● **TASK BRIEF**
Find every line of the records that has "truck" and return it.

● **EXERCISE DATA**

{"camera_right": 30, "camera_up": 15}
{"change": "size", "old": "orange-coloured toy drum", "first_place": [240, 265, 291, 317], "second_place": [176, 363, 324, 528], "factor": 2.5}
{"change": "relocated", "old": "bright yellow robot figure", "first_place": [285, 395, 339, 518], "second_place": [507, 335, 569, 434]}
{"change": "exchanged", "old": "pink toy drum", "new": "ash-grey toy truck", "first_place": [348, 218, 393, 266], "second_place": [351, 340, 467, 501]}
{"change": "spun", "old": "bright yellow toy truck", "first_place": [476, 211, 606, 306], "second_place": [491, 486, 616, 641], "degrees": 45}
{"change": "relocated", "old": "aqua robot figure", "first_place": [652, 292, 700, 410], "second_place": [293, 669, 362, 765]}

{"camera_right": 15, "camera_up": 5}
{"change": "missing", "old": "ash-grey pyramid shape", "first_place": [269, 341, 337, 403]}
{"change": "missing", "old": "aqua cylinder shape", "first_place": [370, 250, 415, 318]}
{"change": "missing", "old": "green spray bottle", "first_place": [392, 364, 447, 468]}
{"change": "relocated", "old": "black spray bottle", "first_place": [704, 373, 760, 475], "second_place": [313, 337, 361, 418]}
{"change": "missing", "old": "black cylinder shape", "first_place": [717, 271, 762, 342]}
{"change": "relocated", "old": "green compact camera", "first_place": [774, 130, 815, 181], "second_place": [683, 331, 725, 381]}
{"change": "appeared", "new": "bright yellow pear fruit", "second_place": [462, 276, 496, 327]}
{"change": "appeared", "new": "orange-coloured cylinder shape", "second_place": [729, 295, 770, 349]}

---

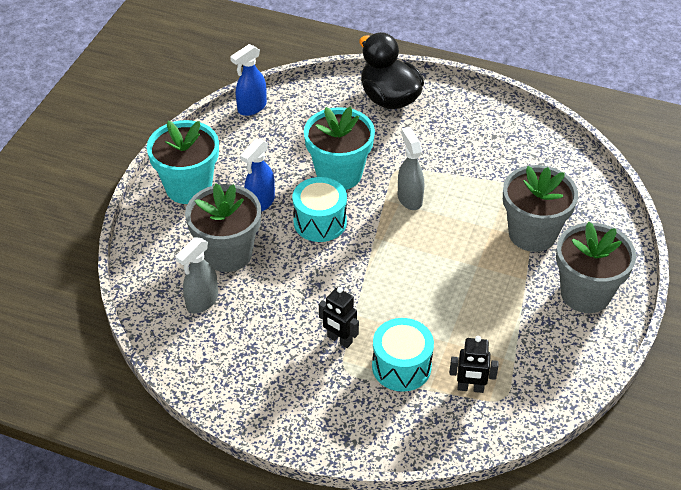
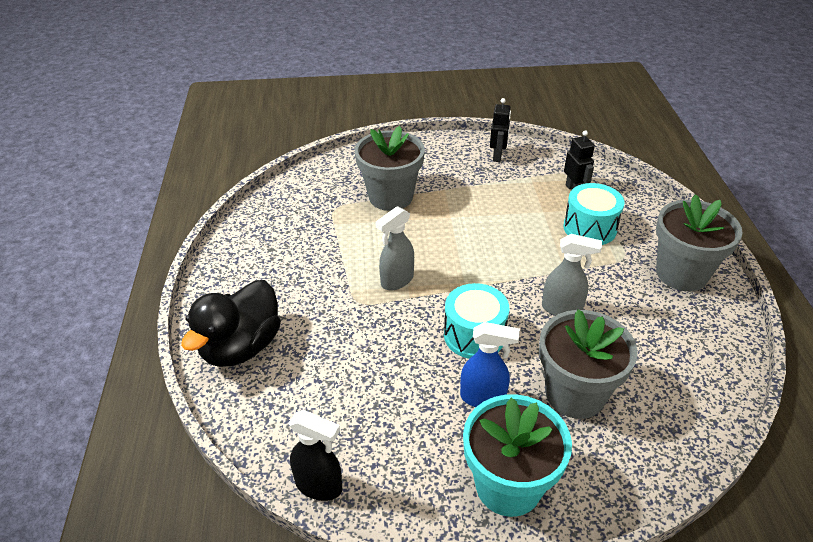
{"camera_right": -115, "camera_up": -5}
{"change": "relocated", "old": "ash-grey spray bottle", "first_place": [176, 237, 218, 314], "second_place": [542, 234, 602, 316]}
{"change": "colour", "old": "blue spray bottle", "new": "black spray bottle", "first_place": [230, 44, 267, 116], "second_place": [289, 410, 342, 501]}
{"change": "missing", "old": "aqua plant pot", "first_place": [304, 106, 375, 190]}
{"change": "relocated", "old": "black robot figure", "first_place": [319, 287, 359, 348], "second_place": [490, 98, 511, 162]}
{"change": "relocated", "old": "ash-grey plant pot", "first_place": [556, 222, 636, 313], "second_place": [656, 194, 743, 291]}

● **RESPONSE TO THIS EXERCISE**
{"change": "exchanged", "old": "pink toy drum", "new": "ash-grey toy truck", "first_place": [348, 218, 393, 266], "second_place": [351, 340, 467, 501]}
{"change": "spun", "old": "bright yellow toy truck", "first_place": [476, 211, 606, 306], "second_place": [491, 486, 616, 641], "degrees": 45}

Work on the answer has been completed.